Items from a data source
---+---
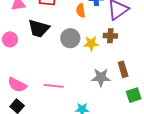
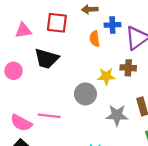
gray circle: (70, 38) -> (85, 94), moved
pink line: (54, 86) -> (49, 116), moved

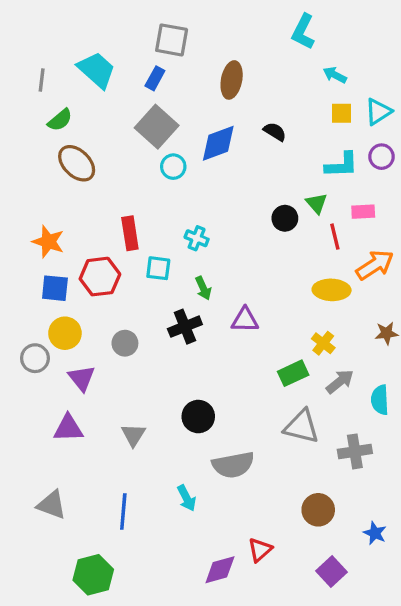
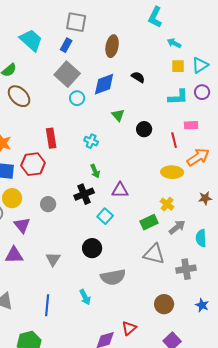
green triangle: (317, 203) -> (118, 115), moved
cyan square: (158, 268) -> (105, 216), moved, turned 35
blue star: (375, 533) -> (202, 305), moved

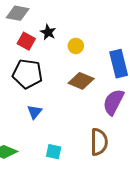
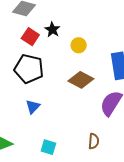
brown semicircle: (99, 142) -> (94, 141), size x0.6

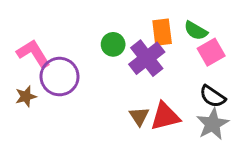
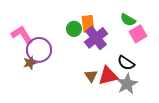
orange rectangle: (162, 32) -> (88, 24), moved
brown star: (26, 96) -> (30, 63), moved
black semicircle: (213, 96) -> (126, 63), moved
gray star: (213, 124) -> (127, 84), moved

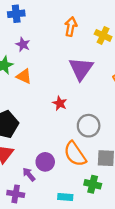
---+---
Problem statement =
Where a line of the records above holds the word "brown", copy that line.

Written reply =
brown semicircle: (99, 142) -> (94, 141), size x0.6
brown star: (26, 96) -> (30, 63), moved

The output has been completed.